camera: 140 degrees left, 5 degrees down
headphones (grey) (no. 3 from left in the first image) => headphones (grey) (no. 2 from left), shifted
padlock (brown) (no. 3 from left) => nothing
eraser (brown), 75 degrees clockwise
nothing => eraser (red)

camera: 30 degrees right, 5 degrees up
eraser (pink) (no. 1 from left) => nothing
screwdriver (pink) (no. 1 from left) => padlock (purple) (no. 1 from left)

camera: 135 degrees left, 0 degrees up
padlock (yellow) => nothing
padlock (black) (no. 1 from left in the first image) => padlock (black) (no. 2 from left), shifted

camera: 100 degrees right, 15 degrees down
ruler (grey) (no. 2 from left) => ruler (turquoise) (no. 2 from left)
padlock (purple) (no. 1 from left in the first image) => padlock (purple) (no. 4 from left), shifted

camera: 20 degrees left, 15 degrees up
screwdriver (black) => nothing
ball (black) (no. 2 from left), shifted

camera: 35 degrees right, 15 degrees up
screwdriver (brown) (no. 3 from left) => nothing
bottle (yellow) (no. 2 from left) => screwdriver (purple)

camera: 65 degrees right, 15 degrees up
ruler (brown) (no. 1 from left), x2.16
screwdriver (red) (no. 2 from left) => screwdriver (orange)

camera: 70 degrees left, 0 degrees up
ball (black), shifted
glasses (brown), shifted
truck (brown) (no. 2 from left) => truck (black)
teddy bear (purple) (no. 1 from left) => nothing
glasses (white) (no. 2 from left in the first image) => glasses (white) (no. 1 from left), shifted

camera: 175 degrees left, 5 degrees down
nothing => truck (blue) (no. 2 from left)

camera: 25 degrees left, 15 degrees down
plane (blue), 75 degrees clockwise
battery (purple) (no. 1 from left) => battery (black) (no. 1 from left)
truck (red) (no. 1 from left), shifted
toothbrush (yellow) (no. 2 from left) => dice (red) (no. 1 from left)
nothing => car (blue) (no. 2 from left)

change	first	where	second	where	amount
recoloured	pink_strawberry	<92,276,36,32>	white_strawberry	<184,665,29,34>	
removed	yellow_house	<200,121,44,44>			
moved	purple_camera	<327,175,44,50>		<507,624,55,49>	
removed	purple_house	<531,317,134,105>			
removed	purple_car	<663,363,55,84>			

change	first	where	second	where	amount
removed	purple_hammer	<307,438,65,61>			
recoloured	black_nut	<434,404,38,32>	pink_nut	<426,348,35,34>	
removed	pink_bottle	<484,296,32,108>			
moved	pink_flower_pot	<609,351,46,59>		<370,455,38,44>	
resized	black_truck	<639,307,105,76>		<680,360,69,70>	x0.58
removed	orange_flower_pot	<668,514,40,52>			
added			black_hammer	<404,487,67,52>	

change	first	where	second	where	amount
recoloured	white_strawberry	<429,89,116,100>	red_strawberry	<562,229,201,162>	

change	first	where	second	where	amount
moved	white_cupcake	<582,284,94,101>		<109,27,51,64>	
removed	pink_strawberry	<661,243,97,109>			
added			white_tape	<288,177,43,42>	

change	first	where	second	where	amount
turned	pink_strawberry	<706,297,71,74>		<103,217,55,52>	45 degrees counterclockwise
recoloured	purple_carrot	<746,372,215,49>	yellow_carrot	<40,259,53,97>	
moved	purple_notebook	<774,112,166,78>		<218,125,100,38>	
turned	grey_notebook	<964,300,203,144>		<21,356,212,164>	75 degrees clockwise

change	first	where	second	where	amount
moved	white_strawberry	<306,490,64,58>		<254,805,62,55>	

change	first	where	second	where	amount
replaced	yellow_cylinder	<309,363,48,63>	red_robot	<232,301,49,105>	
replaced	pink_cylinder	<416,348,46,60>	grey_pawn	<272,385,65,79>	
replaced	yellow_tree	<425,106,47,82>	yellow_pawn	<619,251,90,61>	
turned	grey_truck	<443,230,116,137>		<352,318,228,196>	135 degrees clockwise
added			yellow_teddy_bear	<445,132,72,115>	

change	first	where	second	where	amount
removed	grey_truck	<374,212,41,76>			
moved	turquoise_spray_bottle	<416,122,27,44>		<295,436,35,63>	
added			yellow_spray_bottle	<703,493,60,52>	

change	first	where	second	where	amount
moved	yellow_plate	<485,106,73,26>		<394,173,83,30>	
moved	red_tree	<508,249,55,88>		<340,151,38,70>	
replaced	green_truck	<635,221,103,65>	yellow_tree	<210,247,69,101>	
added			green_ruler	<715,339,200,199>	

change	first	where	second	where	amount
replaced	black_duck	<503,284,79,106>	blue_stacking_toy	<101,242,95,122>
^^^^
**Problem to solve:** Output the entire listing above exactly, keeping each line as it is.

**Exercise response:**
camera: 140 degrees left, 5 degrees down
headphones (grey) (no. 3 from left in the first image) => headphones (grey) (no. 2 from left), shifted
padlock (brown) (no. 3 from left) => nothing
eraser (brown), 75 degrees clockwise
nothing => eraser (red)

camera: 30 degrees right, 5 degrees up
eraser (pink) (no. 1 from left) => nothing
screwdriver (pink) (no. 1 from left) => padlock (purple) (no. 1 from left)

camera: 135 degrees left, 0 degrees up
padlock (yellow) => nothing
padlock (black) (no. 1 from left in the first image) => padlock (black) (no. 2 from left), shifted

camera: 100 degrees right, 15 degrees down
ruler (grey) (no. 2 from left) => ruler (turquoise) (no. 2 from left)
padlock (purple) (no. 1 from left in the first image) => padlock (purple) (no. 4 from left), shifted

camera: 20 degrees left, 15 degrees up
screwdriver (black) => nothing
ball (black) (no. 2 from left), shifted

camera: 35 degrees right, 15 degrees up
screwdriver (brown) (no. 3 from left) => nothing
bottle (yellow) (no. 2 from left) => screwdriver (purple)

camera: 65 degrees right, 15 degrees up
ruler (brown) (no. 1 from left), x2.16
screwdriver (red) (no. 2 from left) => screwdriver (orange)

camera: 70 degrees left, 0 degrees up
ball (black), shifted
glasses (brown), shifted
truck (brown) (no. 2 from left) => truck (black)
teddy bear (purple) (no. 1 from left) => nothing
glasses (white) (no. 2 from left in the first image) => glasses (white) (no. 1 from left), shifted

camera: 175 degrees left, 5 degrees down
nothing => truck (blue) (no. 2 from left)

camera: 25 degrees left, 15 degrees down
plane (blue), 75 degrees clockwise
battery (purple) (no. 1 from left) => battery (black) (no. 1 from left)
truck (red) (no. 1 from left), shifted
toothbrush (yellow) (no. 2 from left) => dice (red) (no. 1 from left)
nothing => car (blue) (no. 2 from left)

change	first	where	second	where	amount
recoloured	pink_strawberry	<92,276,36,32>	white_strawberry	<184,665,29,34>	
removed	yellow_house	<200,121,44,44>			
moved	purple_camera	<327,175,44,50>		<507,624,55,49>	
removed	purple_house	<531,317,134,105>			
removed	purple_car	<663,363,55,84>			

change	first	where	second	where	amount
removed	purple_hammer	<307,438,65,61>			
recoloured	black_nut	<434,404,38,32>	pink_nut	<426,348,35,34>	
removed	pink_bottle	<484,296,32,108>			
moved	pink_flower_pot	<609,351,46,59>		<370,455,38,44>	
resized	black_truck	<639,307,105,76>		<680,360,69,70>	x0.58
removed	orange_flower_pot	<668,514,40,52>			
added			black_hammer	<404,487,67,52>	

change	first	where	second	where	amount
recoloured	white_strawberry	<429,89,116,100>	red_strawberry	<562,229,201,162>	

change	first	where	second	where	amount
moved	white_cupcake	<582,284,94,101>		<109,27,51,64>	
removed	pink_strawberry	<661,243,97,109>			
added			white_tape	<288,177,43,42>	

change	first	where	second	where	amount
turned	pink_strawberry	<706,297,71,74>		<103,217,55,52>	45 degrees counterclockwise
recoloured	purple_carrot	<746,372,215,49>	yellow_carrot	<40,259,53,97>	
moved	purple_notebook	<774,112,166,78>		<218,125,100,38>	
turned	grey_notebook	<964,300,203,144>		<21,356,212,164>	75 degrees clockwise

change	first	where	second	where	amount
moved	white_strawberry	<306,490,64,58>		<254,805,62,55>	

change	first	where	second	where	amount
replaced	yellow_cylinder	<309,363,48,63>	red_robot	<232,301,49,105>	
replaced	pink_cylinder	<416,348,46,60>	grey_pawn	<272,385,65,79>	
replaced	yellow_tree	<425,106,47,82>	yellow_pawn	<619,251,90,61>	
turned	grey_truck	<443,230,116,137>		<352,318,228,196>	135 degrees clockwise
added			yellow_teddy_bear	<445,132,72,115>	

change	first	where	second	where	amount
removed	grey_truck	<374,212,41,76>			
moved	turquoise_spray_bottle	<416,122,27,44>		<295,436,35,63>	
added			yellow_spray_bottle	<703,493,60,52>	

change	first	where	second	where	amount
moved	yellow_plate	<485,106,73,26>		<394,173,83,30>	
moved	red_tree	<508,249,55,88>		<340,151,38,70>	
replaced	green_truck	<635,221,103,65>	yellow_tree	<210,247,69,101>	
added			green_ruler	<715,339,200,199>	

change	first	where	second	where	amount
replaced	black_duck	<503,284,79,106>	blue_stacking_toy	<101,242,95,122>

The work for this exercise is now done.